WHAT YOU SHOULD DO: Would you please write out every record exactly?

THE DATA: Begin

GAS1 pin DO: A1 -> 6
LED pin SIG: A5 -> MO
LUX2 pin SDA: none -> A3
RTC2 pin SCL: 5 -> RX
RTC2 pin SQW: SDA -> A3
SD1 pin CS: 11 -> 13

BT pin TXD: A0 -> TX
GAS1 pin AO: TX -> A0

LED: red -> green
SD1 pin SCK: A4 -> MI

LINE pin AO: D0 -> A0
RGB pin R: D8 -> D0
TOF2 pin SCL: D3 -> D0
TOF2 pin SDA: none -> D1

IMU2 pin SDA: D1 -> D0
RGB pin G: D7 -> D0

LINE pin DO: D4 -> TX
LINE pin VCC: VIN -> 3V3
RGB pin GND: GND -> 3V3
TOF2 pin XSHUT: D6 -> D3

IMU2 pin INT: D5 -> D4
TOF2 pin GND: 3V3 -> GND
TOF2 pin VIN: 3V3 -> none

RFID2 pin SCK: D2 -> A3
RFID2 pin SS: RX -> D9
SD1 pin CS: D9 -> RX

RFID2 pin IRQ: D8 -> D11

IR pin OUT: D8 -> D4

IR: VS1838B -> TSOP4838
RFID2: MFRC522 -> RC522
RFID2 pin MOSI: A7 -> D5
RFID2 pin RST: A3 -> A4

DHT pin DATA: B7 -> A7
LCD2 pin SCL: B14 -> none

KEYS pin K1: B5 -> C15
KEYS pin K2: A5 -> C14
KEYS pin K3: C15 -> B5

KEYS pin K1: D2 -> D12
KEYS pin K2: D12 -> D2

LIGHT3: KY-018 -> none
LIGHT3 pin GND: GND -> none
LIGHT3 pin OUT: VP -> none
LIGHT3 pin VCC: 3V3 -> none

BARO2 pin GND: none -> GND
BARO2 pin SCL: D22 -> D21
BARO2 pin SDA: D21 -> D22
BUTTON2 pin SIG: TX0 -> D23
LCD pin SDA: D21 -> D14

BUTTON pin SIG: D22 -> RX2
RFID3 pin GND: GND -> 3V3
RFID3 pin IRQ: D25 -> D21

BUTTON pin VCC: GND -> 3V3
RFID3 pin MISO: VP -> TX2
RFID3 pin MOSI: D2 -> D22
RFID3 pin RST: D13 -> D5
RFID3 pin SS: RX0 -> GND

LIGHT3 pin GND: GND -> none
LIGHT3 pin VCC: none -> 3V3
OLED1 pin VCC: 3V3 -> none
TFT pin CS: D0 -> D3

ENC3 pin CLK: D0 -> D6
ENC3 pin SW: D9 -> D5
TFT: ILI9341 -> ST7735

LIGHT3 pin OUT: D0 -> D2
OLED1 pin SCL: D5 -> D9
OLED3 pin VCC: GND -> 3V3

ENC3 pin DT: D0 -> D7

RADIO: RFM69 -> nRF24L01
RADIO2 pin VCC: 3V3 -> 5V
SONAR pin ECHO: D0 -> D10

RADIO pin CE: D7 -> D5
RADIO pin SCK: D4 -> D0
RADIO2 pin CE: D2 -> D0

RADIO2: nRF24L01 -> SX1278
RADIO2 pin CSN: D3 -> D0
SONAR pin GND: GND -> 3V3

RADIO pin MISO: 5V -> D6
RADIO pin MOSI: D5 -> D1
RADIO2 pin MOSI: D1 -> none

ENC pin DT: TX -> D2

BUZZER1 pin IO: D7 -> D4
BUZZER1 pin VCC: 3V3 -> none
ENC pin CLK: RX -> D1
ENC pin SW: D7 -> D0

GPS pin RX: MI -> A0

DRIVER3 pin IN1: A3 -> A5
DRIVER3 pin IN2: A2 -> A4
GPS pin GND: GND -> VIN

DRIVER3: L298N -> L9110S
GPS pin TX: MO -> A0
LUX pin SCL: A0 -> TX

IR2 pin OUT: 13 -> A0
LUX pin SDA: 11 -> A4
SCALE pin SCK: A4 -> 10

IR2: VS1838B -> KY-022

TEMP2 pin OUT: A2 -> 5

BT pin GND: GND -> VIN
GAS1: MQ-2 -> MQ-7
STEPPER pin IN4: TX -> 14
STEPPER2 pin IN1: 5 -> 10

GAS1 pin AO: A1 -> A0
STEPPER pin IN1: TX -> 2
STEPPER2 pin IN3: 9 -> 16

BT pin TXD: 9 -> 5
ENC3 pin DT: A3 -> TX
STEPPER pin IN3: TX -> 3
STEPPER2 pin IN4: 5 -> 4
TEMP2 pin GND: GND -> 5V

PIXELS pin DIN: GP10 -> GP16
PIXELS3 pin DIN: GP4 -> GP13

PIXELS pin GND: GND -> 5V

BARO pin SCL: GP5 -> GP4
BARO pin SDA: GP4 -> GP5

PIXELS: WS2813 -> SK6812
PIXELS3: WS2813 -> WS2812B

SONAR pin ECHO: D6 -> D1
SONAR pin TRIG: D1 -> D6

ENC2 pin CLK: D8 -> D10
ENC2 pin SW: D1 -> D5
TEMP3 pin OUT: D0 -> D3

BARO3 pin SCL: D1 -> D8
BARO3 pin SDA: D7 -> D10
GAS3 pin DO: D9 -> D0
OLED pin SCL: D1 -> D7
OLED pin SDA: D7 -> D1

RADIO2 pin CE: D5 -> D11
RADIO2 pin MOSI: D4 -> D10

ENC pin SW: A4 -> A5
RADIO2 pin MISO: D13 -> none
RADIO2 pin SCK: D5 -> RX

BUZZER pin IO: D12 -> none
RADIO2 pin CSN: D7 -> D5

THE DATA: End

RESPONSE TO THE TASK:
GAS1 pin DO: A1 -> 6
LED pin SIG: A5 -> MO
LUX2 pin SDA: none -> A3
RTC2 pin SCL: 5 -> RX
RTC2 pin SQW: SDA -> A3
SD1 pin CS: 11 -> 13

BT pin TXD: A0 -> TX
GAS1 pin AO: TX -> A0

LED: red -> green
SD1 pin SCK: A4 -> MI

LINE pin AO: D0 -> A0
RGB pin R: D8 -> D0
TOF2 pin SCL: D3 -> D0
TOF2 pin SDA: none -> D1

IMU2 pin SDA: D1 -> D0
RGB pin G: D7 -> D0

LINE pin DO: D4 -> TX
LINE pin VCC: VIN -> 3V3
RGB pin GND: GND -> 3V3
TOF2 pin XSHUT: D6 -> D3

IMU2 pin INT: D5 -> D4
TOF2 pin GND: 3V3 -> GND
TOF2 pin VIN: 3V3 -> none

RFID2 pin SCK: D2 -> A3
RFID2 pin SS: RX -> D9
SD1 pin CS: D9 -> RX

RFID2 pin IRQ: D8 -> D11

IR pin OUT: D8 -> D4

IR: VS1838B -> TSOP4838
RFID2: MFRC522 -> RC522
RFID2 pin MOSI: A7 -> D5
RFID2 pin RST: A3 -> A4

DHT pin DATA: B7 -> A7
LCD2 pin SCL: B14 -> none

KEYS pin K1: B5 -> C15
KEYS pin K2: A5 -> C14
KEYS pin K3: C15 -> B5

KEYS pin K1: D2 -> D12
KEYS pin K2: D12 -> D2

LIGHT3: KY-018 -> none
LIGHT3 pin GND: GND -> none
LIGHT3 pin OUT: VP -> none
LIGHT3 pin VCC: 3V3 -> none

BARO2 pin GND: none -> GND
BARO2 pin SCL: D22 -> D21
BARO2 pin SDA: D21 -> D22
BUTTON2 pin SIG: TX0 -> D23
LCD pin SDA: D21 -> D14

BUTTON pin SIG: D22 -> RX2
RFID3 pin GND: GND -> 3V3
RFID3 pin IRQ: D25 -> D21

BUTTON pin VCC: GND -> 3V3
RFID3 pin MISO: VP -> TX2
RFID3 pin MOSI: D2 -> D22
RFID3 pin RST: D13 -> D5
RFID3 pin SS: RX0 -> GND

LIGHT3 pin GND: GND -> none
LIGHT3 pin VCC: none -> 3V3
OLED1 pin VCC: 3V3 -> none
TFT pin CS: D0 -> D3

ENC3 pin CLK: D0 -> D6
ENC3 pin SW: D9 -> D5
TFT: ILI9341 -> ST7735

LIGHT3 pin OUT: D0 -> D2
OLED1 pin SCL: D5 -> D9
OLED3 pin VCC: GND -> 3V3

ENC3 pin DT: D0 -> D7

RADIO: RFM69 -> nRF24L01
RADIO2 pin VCC: 3V3 -> 5V
SONAR pin ECHO: D0 -> D10

RADIO pin CE: D7 -> D5
RADIO pin SCK: D4 -> D0
RADIO2 pin CE: D2 -> D0

RADIO2: nRF24L01 -> SX1278
RADIO2 pin CSN: D3 -> D0
SONAR pin GND: GND -> 3V3

RADIO pin MISO: 5V -> D6
RADIO pin MOSI: D5 -> D1
RADIO2 pin MOSI: D1 -> none

ENC pin DT: TX -> D2

BUZZER1 pin IO: D7 -> D4
BUZZER1 pin VCC: 3V3 -> none
ENC pin CLK: RX -> D1
ENC pin SW: D7 -> D0

GPS pin RX: MI -> A0

DRIVER3 pin IN1: A3 -> A5
DRIVER3 pin IN2: A2 -> A4
GPS pin GND: GND -> VIN

DRIVER3: L298N -> L9110S
GPS pin TX: MO -> A0
LUX pin SCL: A0 -> TX

IR2 pin OUT: 13 -> A0
LUX pin SDA: 11 -> A4
SCALE pin SCK: A4 -> 10

IR2: VS1838B -> KY-022

TEMP2 pin OUT: A2 -> 5

BT pin GND: GND -> VIN
GAS1: MQ-2 -> MQ-7
STEPPER pin IN4: TX -> 14
STEPPER2 pin IN1: 5 -> 10

GAS1 pin AO: A1 -> A0
STEPPER pin IN1: TX -> 2
STEPPER2 pin IN3: 9 -> 16

BT pin TXD: 9 -> 5
ENC3 pin DT: A3 -> TX
STEPPER pin IN3: TX -> 3
STEPPER2 pin IN4: 5 -> 4
TEMP2 pin GND: GND -> 5V

PIXELS pin DIN: GP10 -> GP16
PIXELS3 pin DIN: GP4 -> GP13

PIXELS pin GND: GND -> 5V

BARO pin SCL: GP5 -> GP4
BARO pin SDA: GP4 -> GP5

PIXELS: WS2813 -> SK6812
PIXELS3: WS2813 -> WS2812B

SONAR pin ECHO: D6 -> D1
SONAR pin TRIG: D1 -> D6

ENC2 pin CLK: D8 -> D10
ENC2 pin SW: D1 -> D5
TEMP3 pin OUT: D0 -> D3

BARO3 pin SCL: D1 -> D8
BARO3 pin SDA: D7 -> D10
GAS3 pin DO: D9 -> D0
OLED pin SCL: D1 -> D7
OLED pin SDA: D7 -> D1

RADIO2 pin CE: D5 -> D11
RADIO2 pin MOSI: D4 -> D10

ENC pin SW: A4 -> A5
RADIO2 pin MISO: D13 -> none
RADIO2 pin SCK: D5 -> RX

BUZZER pin IO: D12 -> none
RADIO2 pin CSN: D7 -> D5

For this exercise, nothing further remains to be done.